Exercise description:
Transcribe the entries exactly as given and skip whatever images they hold.

(Scene difference descriptions)
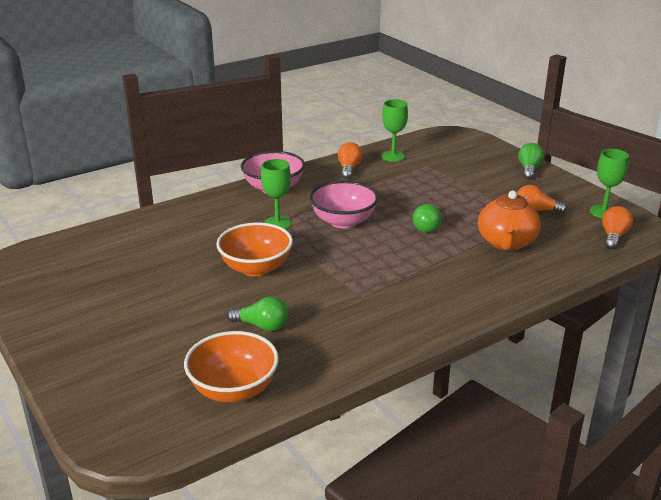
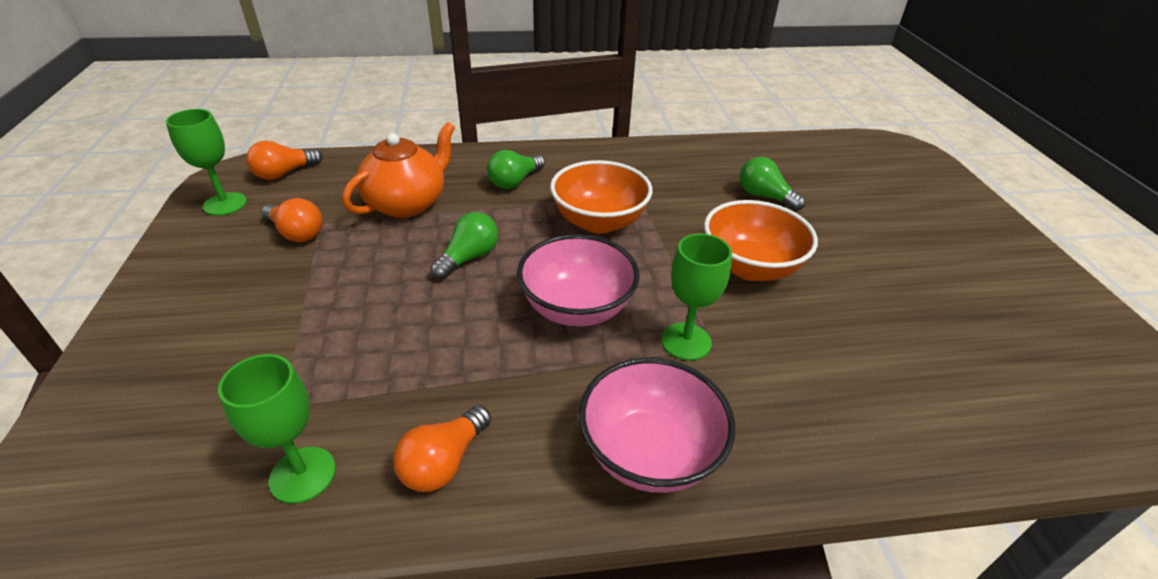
camera: 155 degrees left, 10 degrees up
(233, 389) = (805, 155): orange bowl -> orange bowl (599, 221)
(529, 169) = (148, 317): green light bulb -> green light bulb (514, 181)

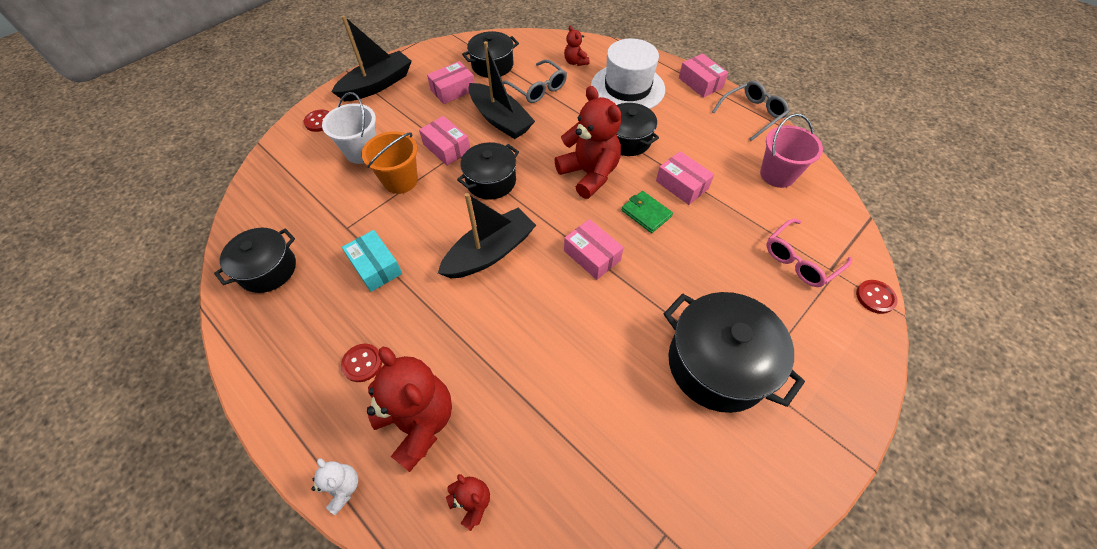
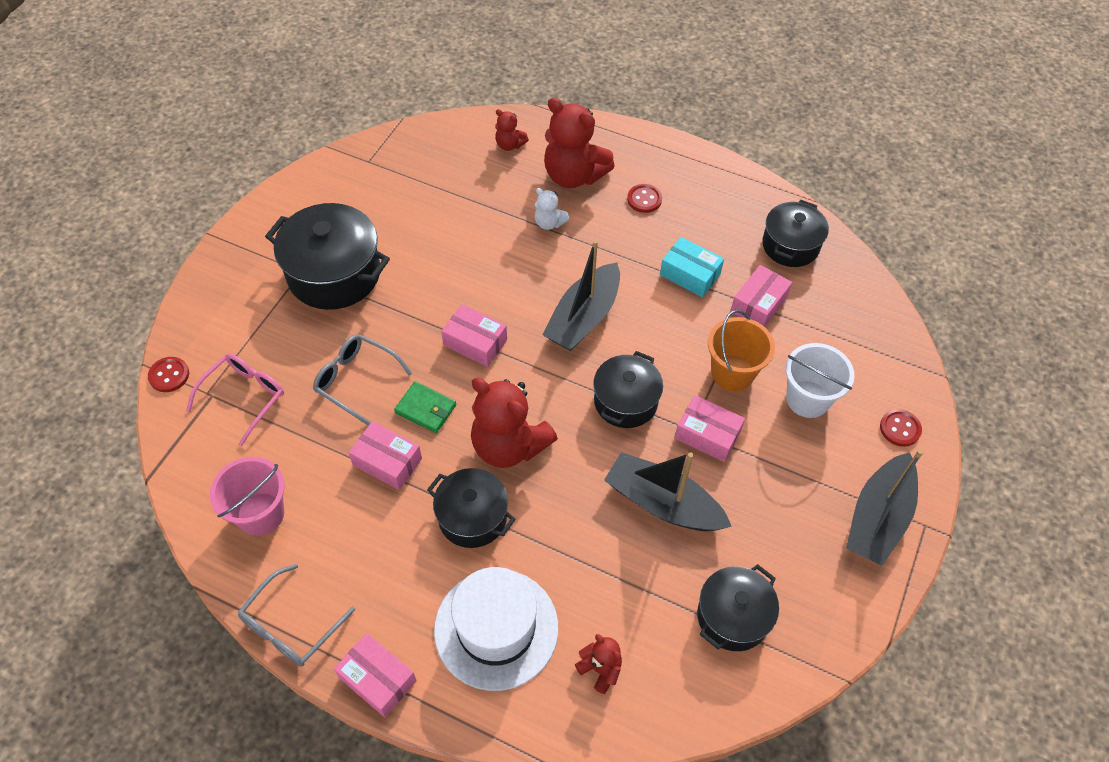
camera: 160 degrees right, 0 degrees up
(342, 488) = (604, 131): white teddy bear -> white teddy bear (549, 223)
(453, 90) = (762, 541): pink box -> pink box (758, 304)
(537, 88) = (637, 584): grey glasses -> grey glasses (356, 380)

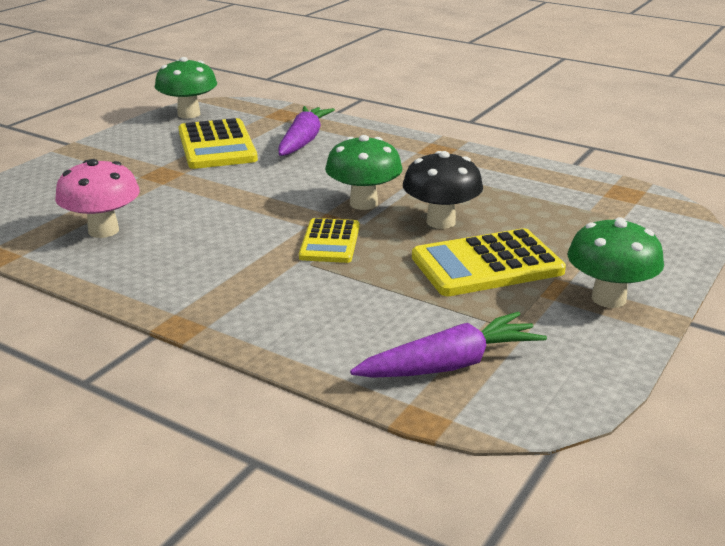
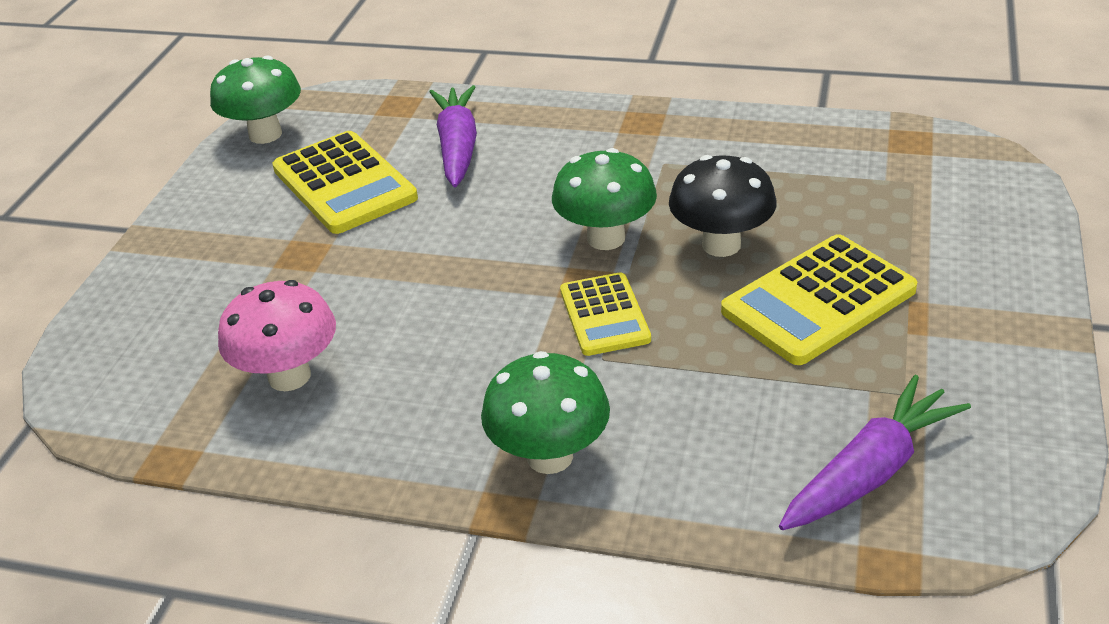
camera: 15 degrees left, 10 degrees up
(608, 298) = (987, 316): green mushroom -> green mushroom (550, 456)

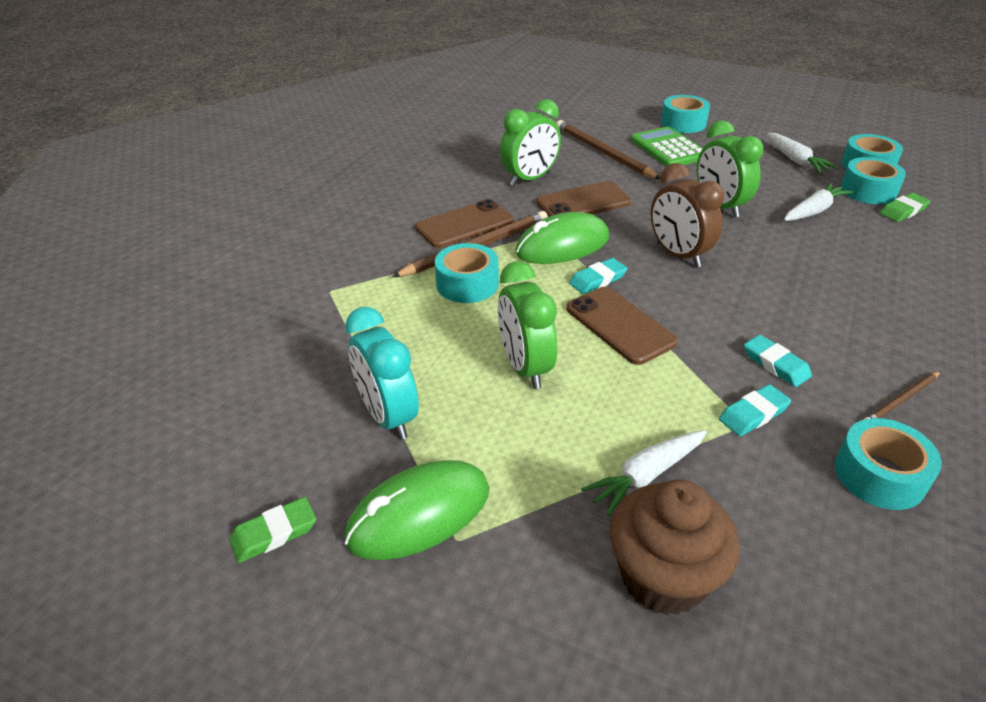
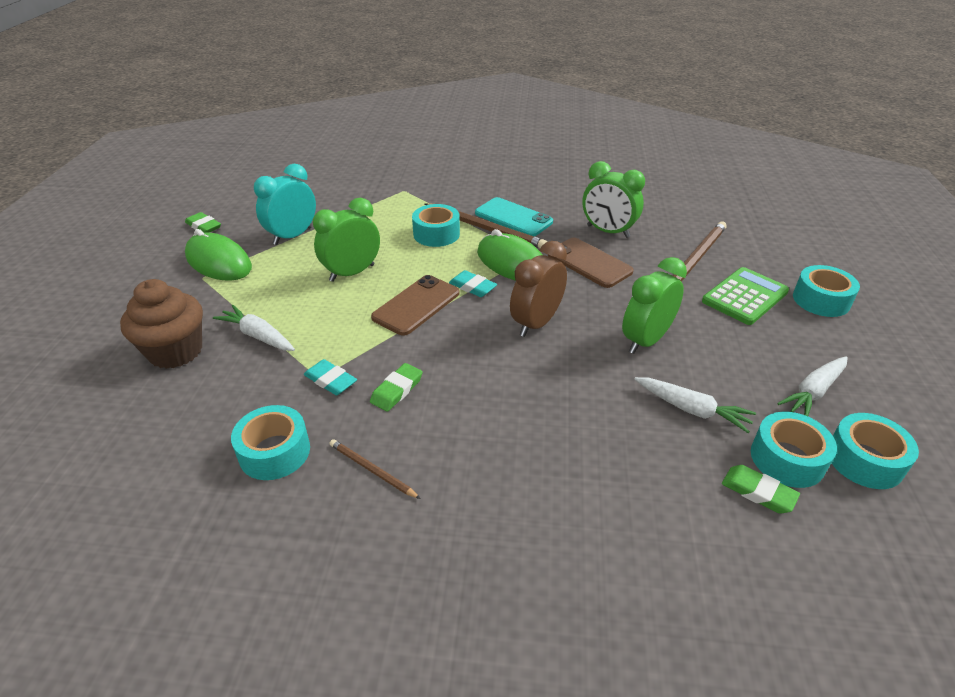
camera: 70 degrees right, 0 degrees up
(464, 225) = (513, 218): brown phone -> turquoise phone
(775, 364) = (397, 390): turquoise eraser -> green eraser

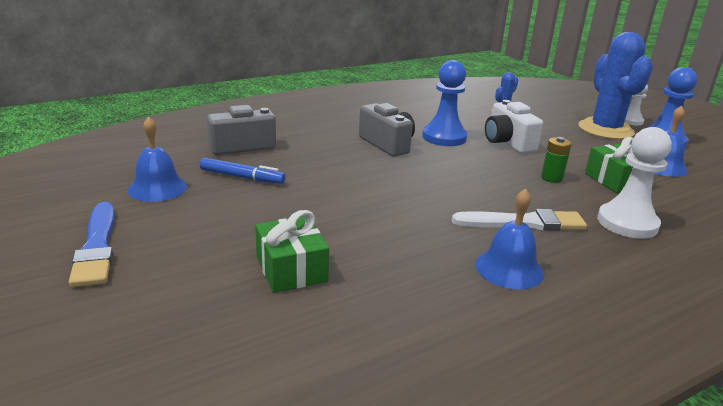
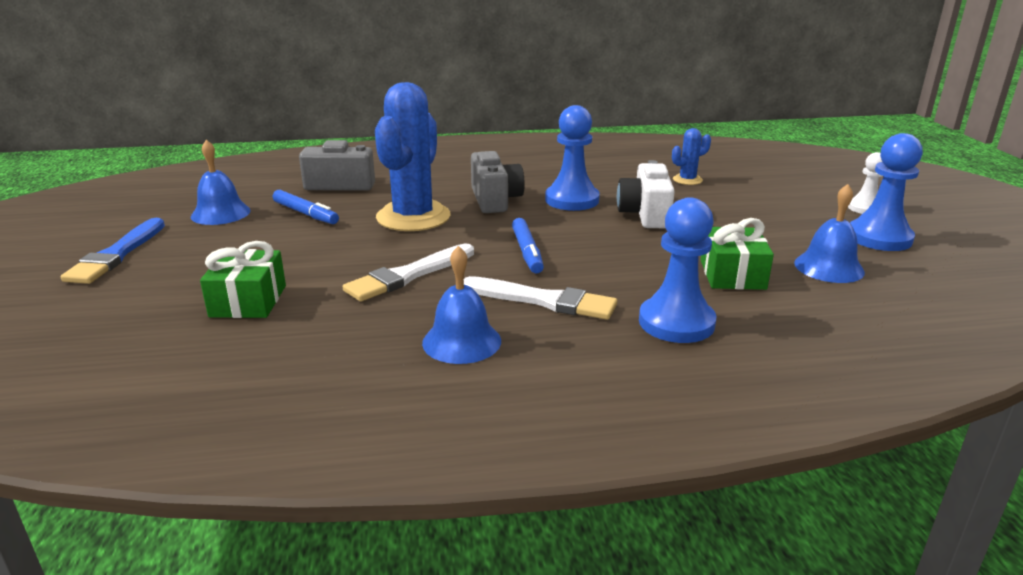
camera: 25 degrees right, 0 degrees up
(400, 220) = (408, 275): none -> white brush
(464, 185) = (527, 252): none -> blue marker
(551, 178) = (647, 260): green battery -> none
(605, 130) = (808, 215): blue cactus -> blue cactus (413, 217)
(627, 223) = (676, 322): white pawn -> blue pawn

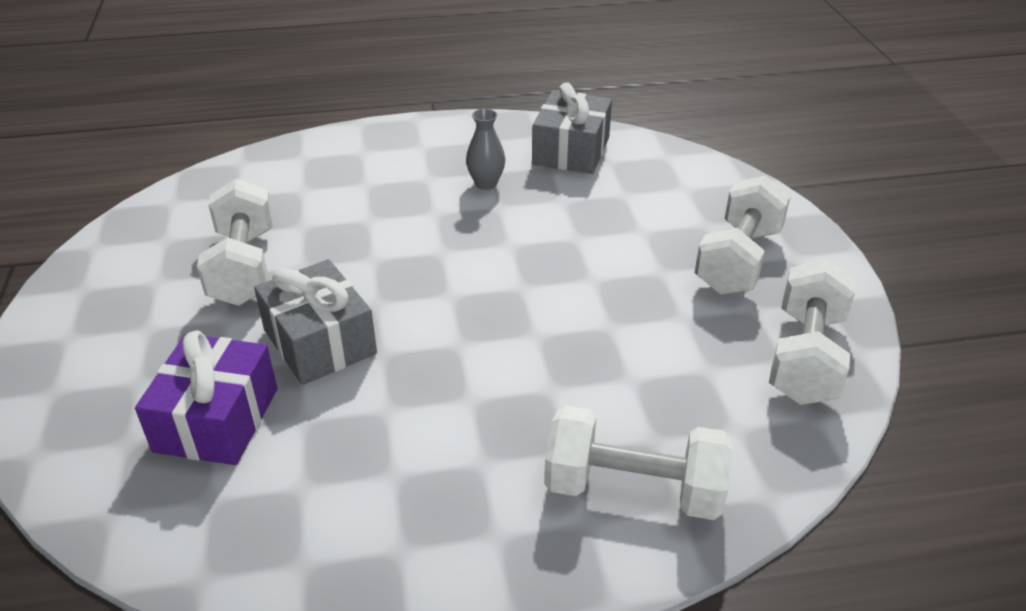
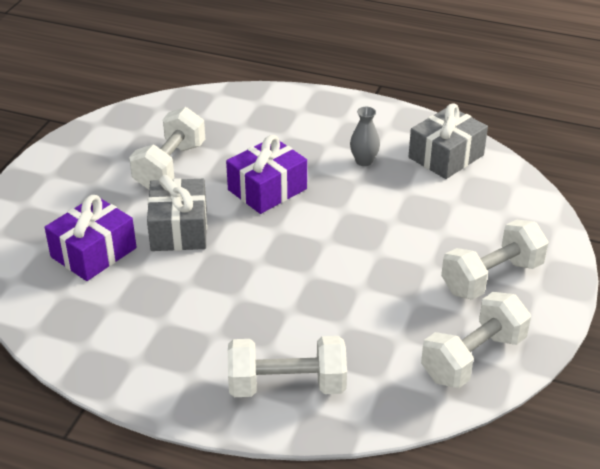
camera: 30 degrees right, 0 degrees up
(397, 252) = (267, 189): none -> purple gift
(633, 489) = (287, 386): white dumbbell -> white dumbbell turned 45 degrees counterclockwise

Result:
camera: 155 degrees left, 10 degrees up
(233, 389) = (805, 155): orange bowl -> orange bowl (599, 221)
(529, 169) = (148, 317): green light bulb -> green light bulb (514, 181)

camera: 160 degrees right, 0 degrees up
(342, 488) = (604, 131): white teddy bear -> white teddy bear (549, 223)
(453, 90) = (762, 541): pink box -> pink box (758, 304)
(537, 88) = (637, 584): grey glasses -> grey glasses (356, 380)

camera: 15 degrees left, 10 degrees up
(608, 298) = (987, 316): green mushroom -> green mushroom (550, 456)

camera: 70 degrees right, 0 degrees up
(464, 225) = (513, 218): brown phone -> turquoise phone
(775, 364) = (397, 390): turquoise eraser -> green eraser

camera: 25 degrees right, 0 degrees up
(400, 220) = (408, 275): none -> white brush
(464, 185) = (527, 252): none -> blue marker
(551, 178) = (647, 260): green battery -> none
(605, 130) = (808, 215): blue cactus -> blue cactus (413, 217)
(627, 223) = (676, 322): white pawn -> blue pawn

camera: 30 degrees right, 0 degrees up
(397, 252) = (267, 189): none -> purple gift
(633, 489) = (287, 386): white dumbbell -> white dumbbell turned 45 degrees counterclockwise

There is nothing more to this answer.